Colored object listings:

- Opening Delimiter -

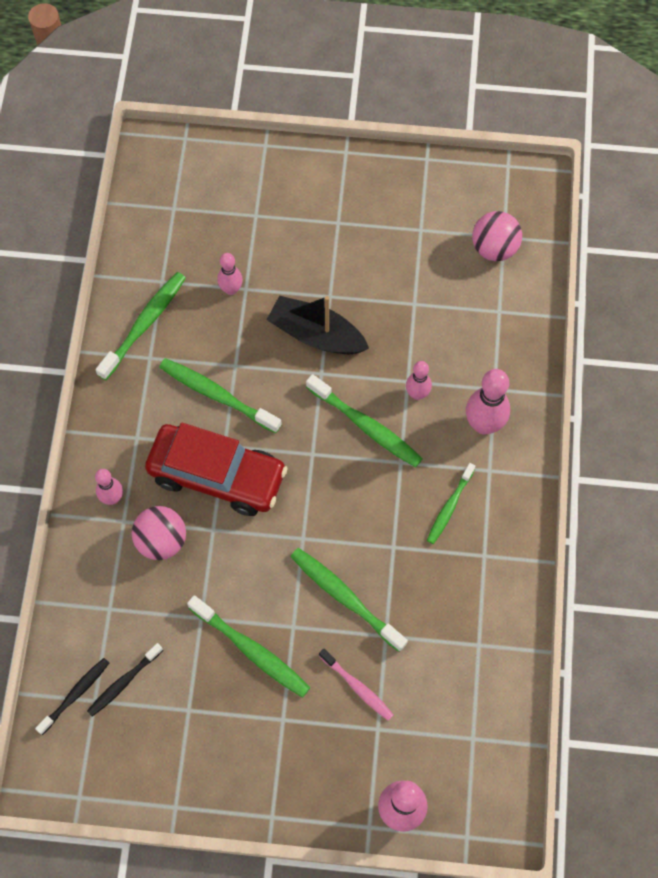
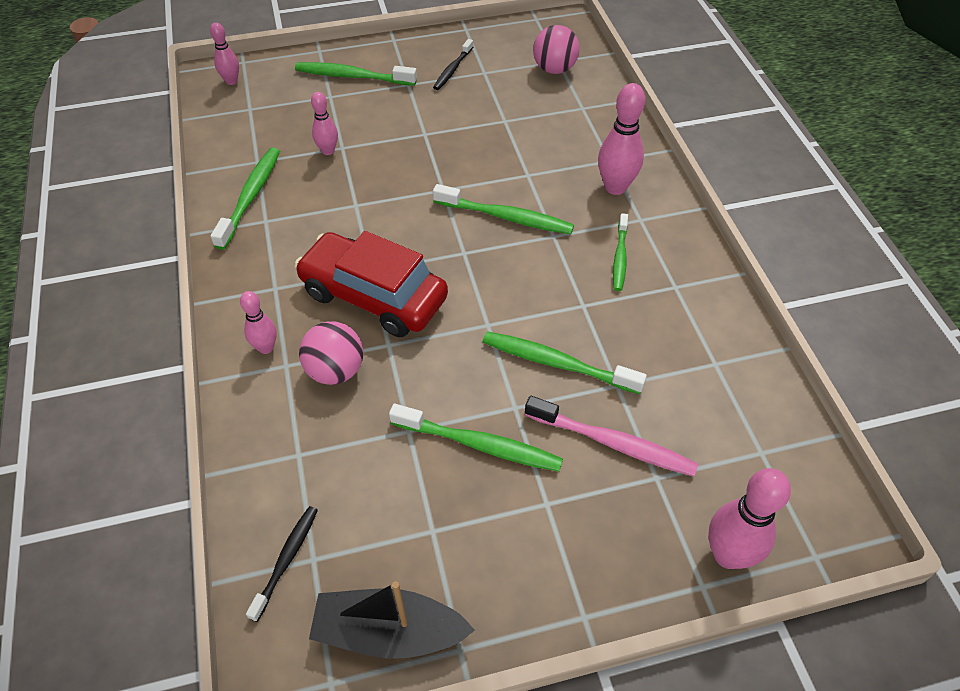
camera: 20 degrees left, 15 degrees down
(123, 682) = (342, 527): black toothbrush -> black toothbrush (452, 69)
(217, 395) = (346, 232): green toothbrush -> green toothbrush (353, 76)
(217, 475) = (373, 296): red car -> red car turned 150 degrees counterclockwise
(316, 335) = (425, 163): black boat -> black boat (389, 632)
(357, 687) = (613, 443): pink toothbrush -> pink toothbrush, size x1.57
(417, 394) = (541, 181): pink bowling pin -> pink bowling pin (231, 81)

- Closing Delimiter -

AIM OF THE EXERCISE: Pull every line containing the word "toothbrush" out of the entries above.

TASK OUTPUT:
(123, 682) = (342, 527): black toothbrush -> black toothbrush (452, 69)
(217, 395) = (346, 232): green toothbrush -> green toothbrush (353, 76)
(357, 687) = (613, 443): pink toothbrush -> pink toothbrush, size x1.57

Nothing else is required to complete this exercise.